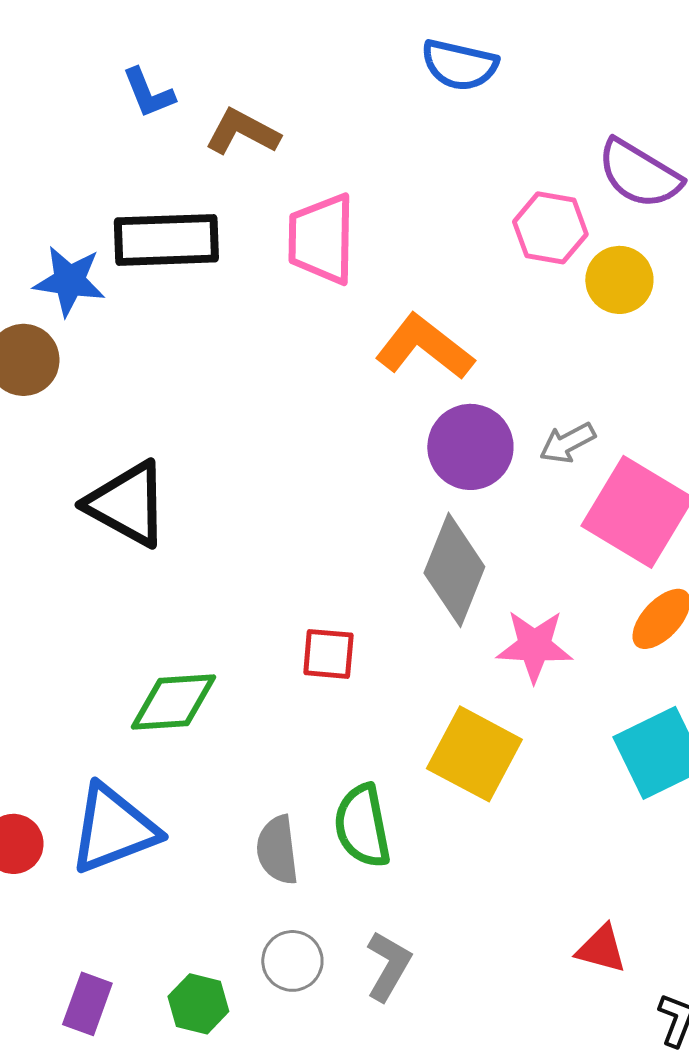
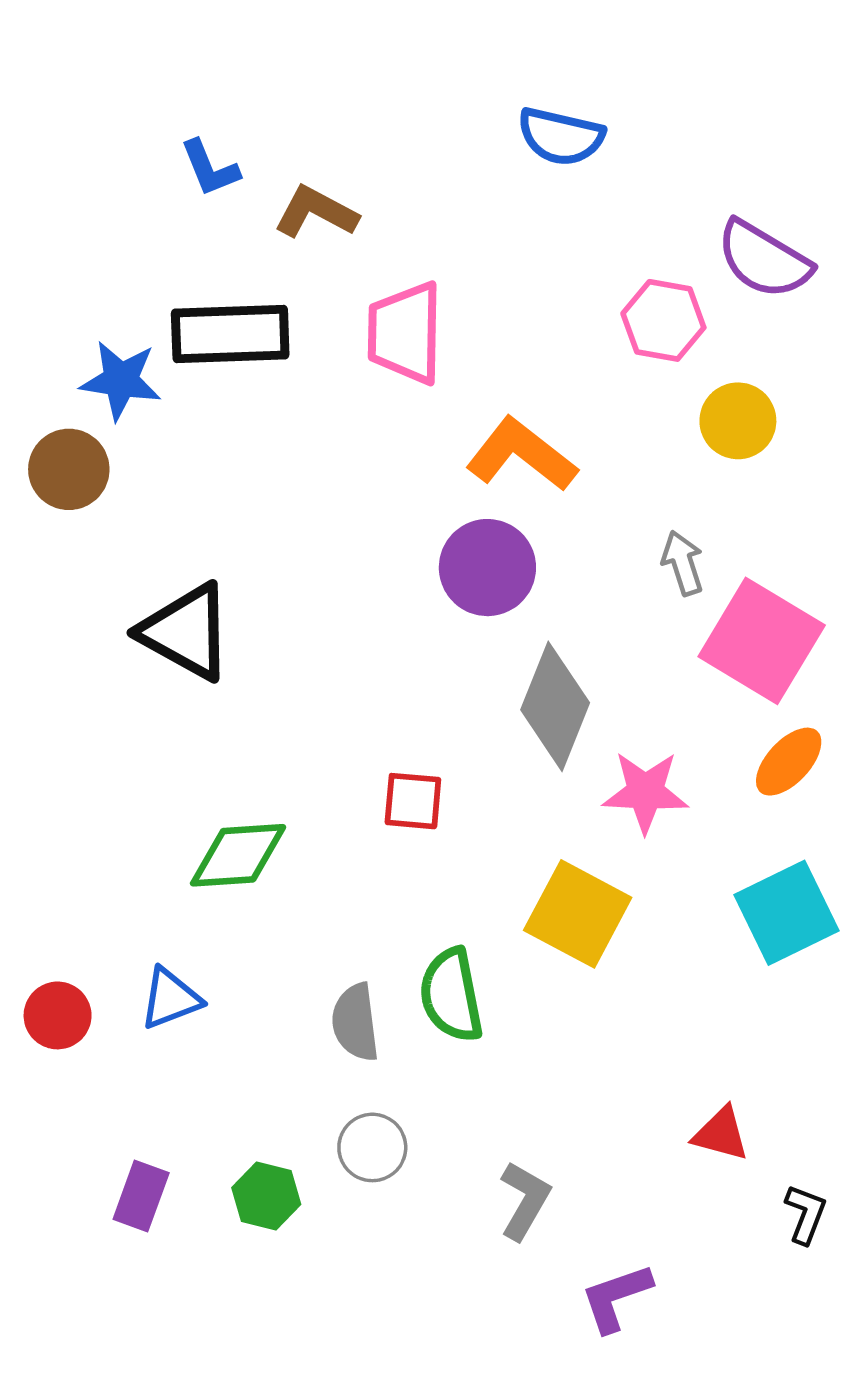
yellow circle: (619, 280) -> (738, 421), moved
gray arrow: (567, 443) -> (683, 563), turned 100
purple circle: (470, 447) -> (487, 568), moved
blue triangle: (113, 829) -> (170, 999), size x0.6
gray L-shape: (388, 966) -> (525, 1201), moved

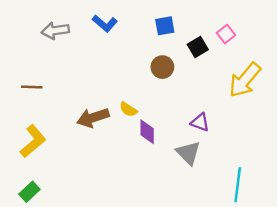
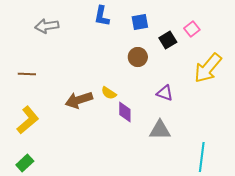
blue L-shape: (105, 23) -> (102, 16), moved, turned 60
purple triangle: (200, 122) -> (165, 93), moved
gray triangle: (188, 153) -> (160, 130), turned -45

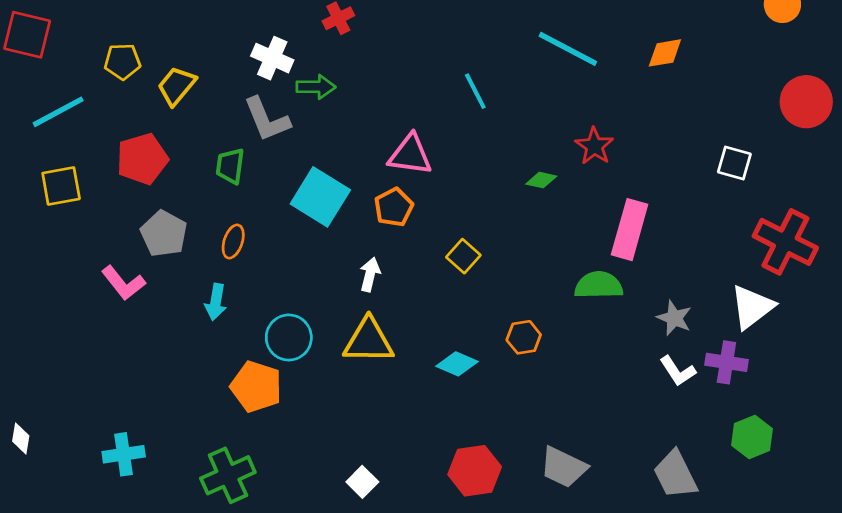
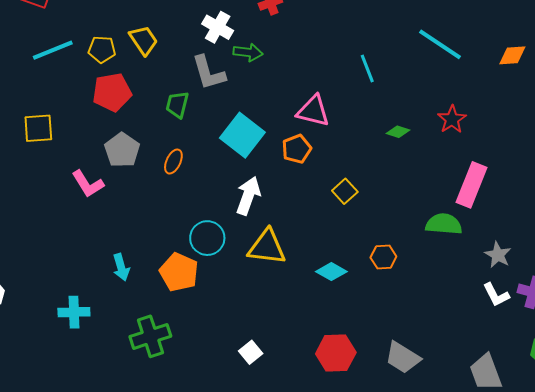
yellow pentagon: (122, 61) -> (102, 49), moved
yellow trapezoid: (176, 86) -> (144, 40), turned 100
green diamond: (541, 180) -> (398, 132), moved
yellow square: (61, 186) -> (38, 128), moved
white arrow: (370, 274) -> (248, 196), moved, size x1.5
cyan arrow: (216, 302) -> (121, 267), moved, turned -32

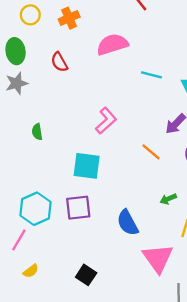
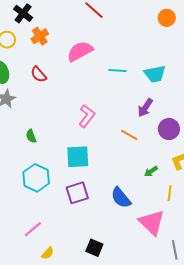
cyan hexagon: (35, 209) -> (36, 178), moved
pink line: (19, 240) -> (33, 229), turned 30

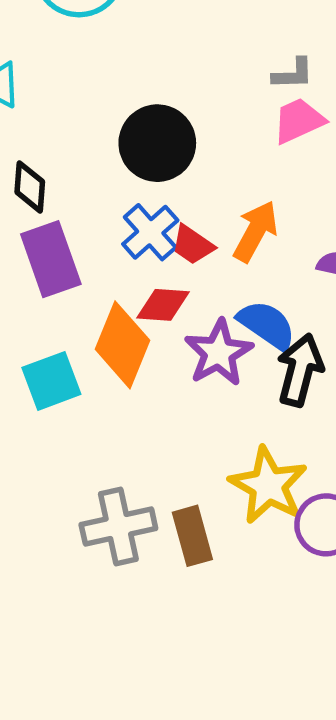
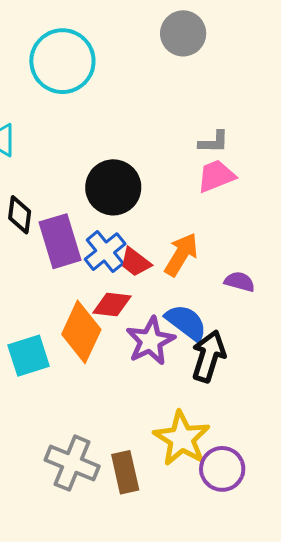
purple rectangle: (51, 259) -> (60, 241), moved
gray cross: (118, 526) -> (72, 463), turned 32

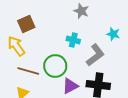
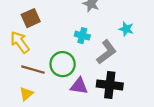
purple triangle: (70, 86) -> (79, 86), turned 36

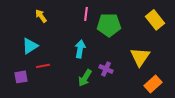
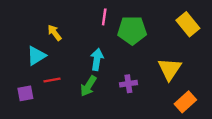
yellow arrow: (41, 16) -> (54, 33), moved
purple cross: (106, 69) -> (128, 84), turned -32
green arrow: (85, 78) -> (88, 86), moved

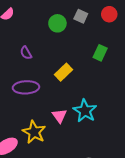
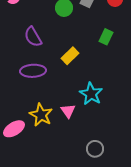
purple semicircle: (26, 53) -> (33, 37), size x1.5
pink triangle: (59, 116) -> (68, 111), moved

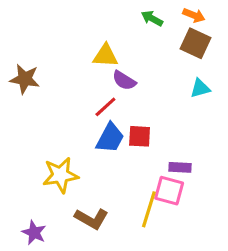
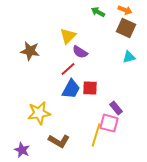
yellow triangle: (105, 56) -> (68, 36), turned -48
brown star: (25, 79) -> (30, 51), moved
purple rectangle: (180, 167) -> (116, 108), turned 48

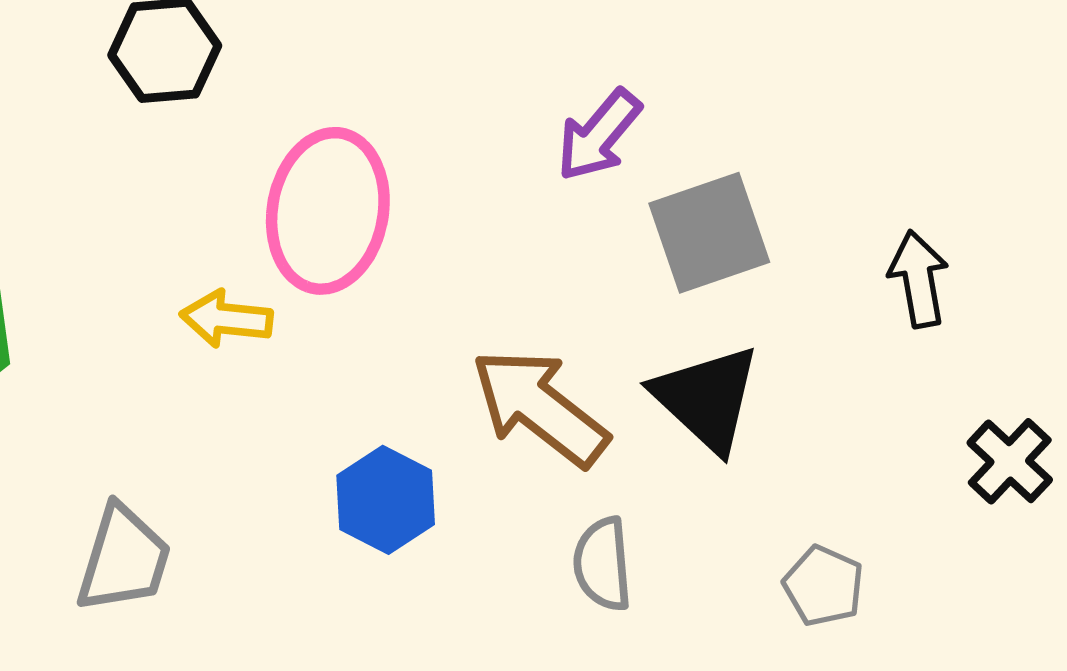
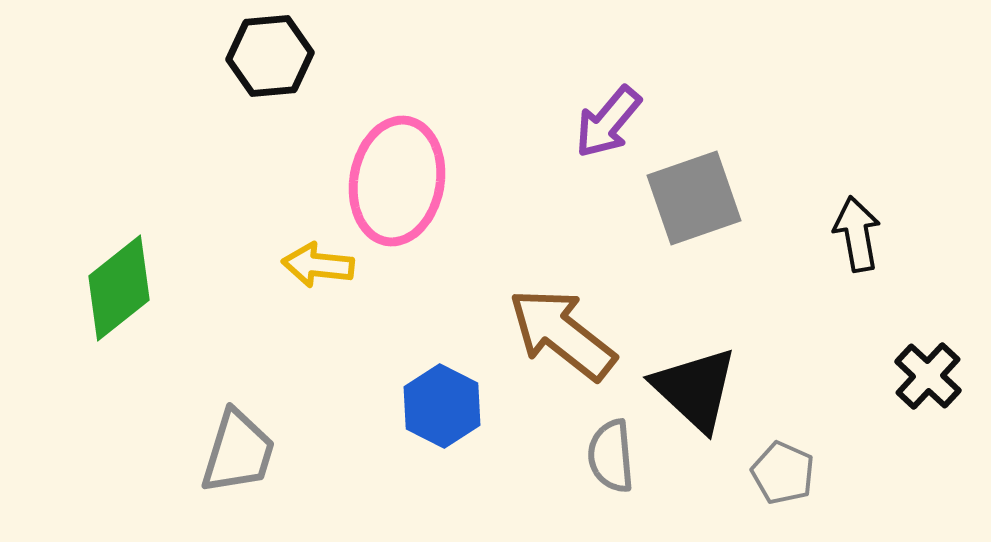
black triangle: (707, 398) -> (695, 389), moved

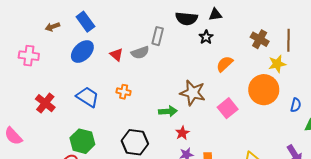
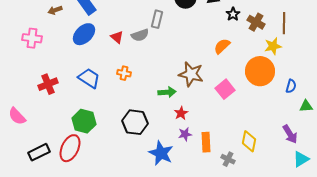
black star: (206, 37) -> (233, 14), moved
red cross: (45, 103) -> (48, 84), turned 30

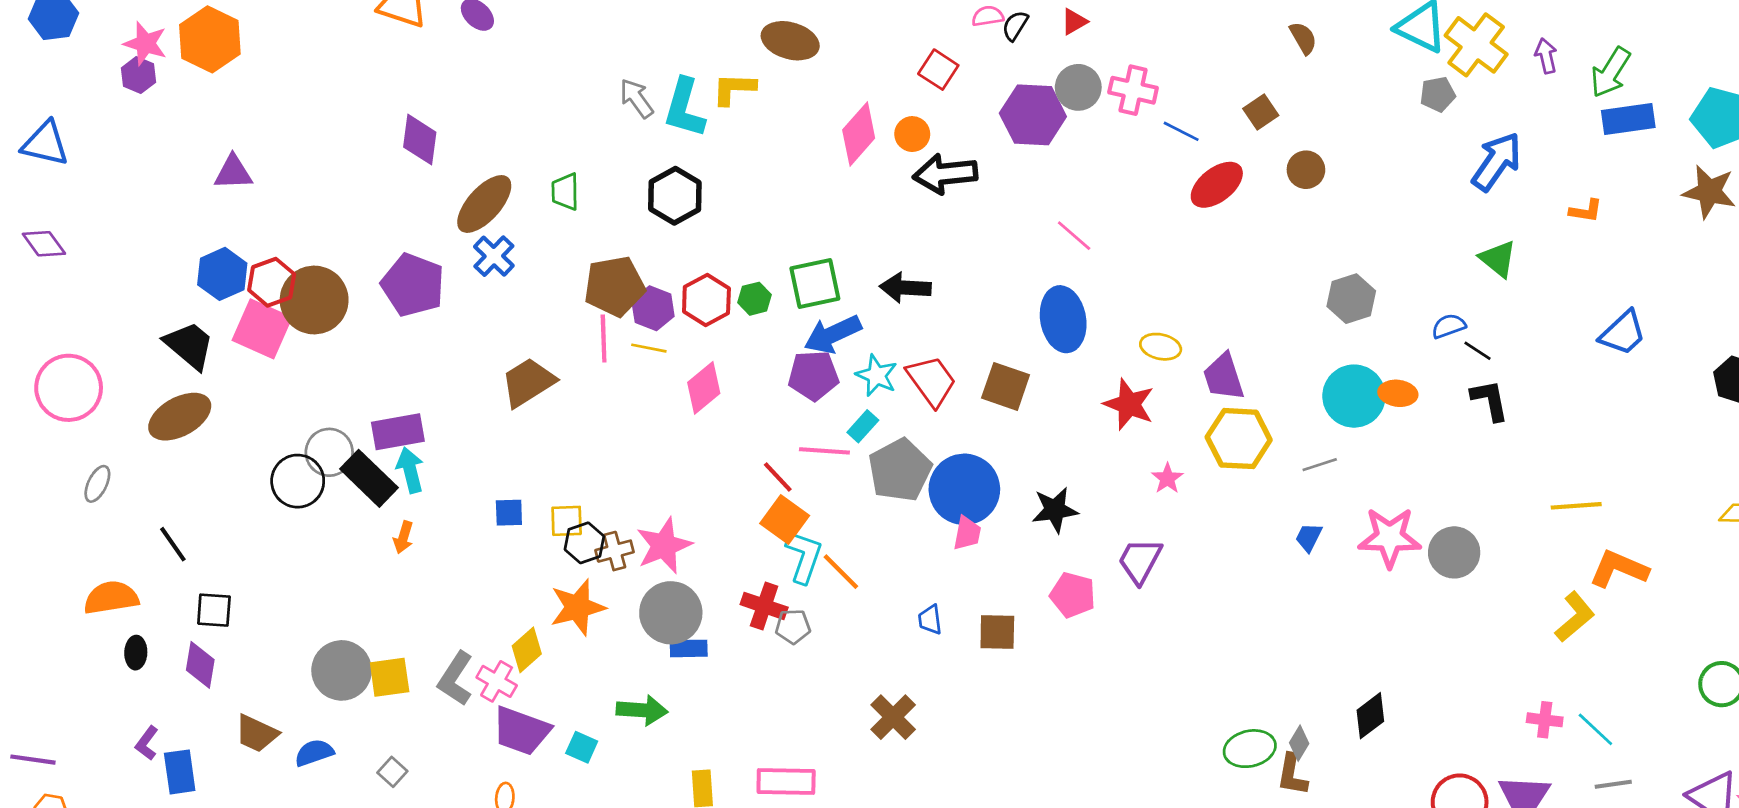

****************************************

Task to carry out |
What is needed is an exact copy of the lines from the beginning of the data through the line containing "yellow trapezoid: (176, 86)", both included, without any pictures.

Written answer |
yellow circle: (619, 280) -> (738, 421), moved
gray arrow: (567, 443) -> (683, 563), turned 100
purple circle: (470, 447) -> (487, 568), moved
blue triangle: (113, 829) -> (170, 999), size x0.6
gray L-shape: (388, 966) -> (525, 1201), moved

blue L-shape: (105, 23) -> (102, 16), moved, turned 60
purple triangle: (200, 122) -> (165, 93), moved
gray triangle: (188, 153) -> (160, 130), turned -45

yellow pentagon: (122, 61) -> (102, 49), moved
yellow trapezoid: (176, 86) -> (144, 40), turned 100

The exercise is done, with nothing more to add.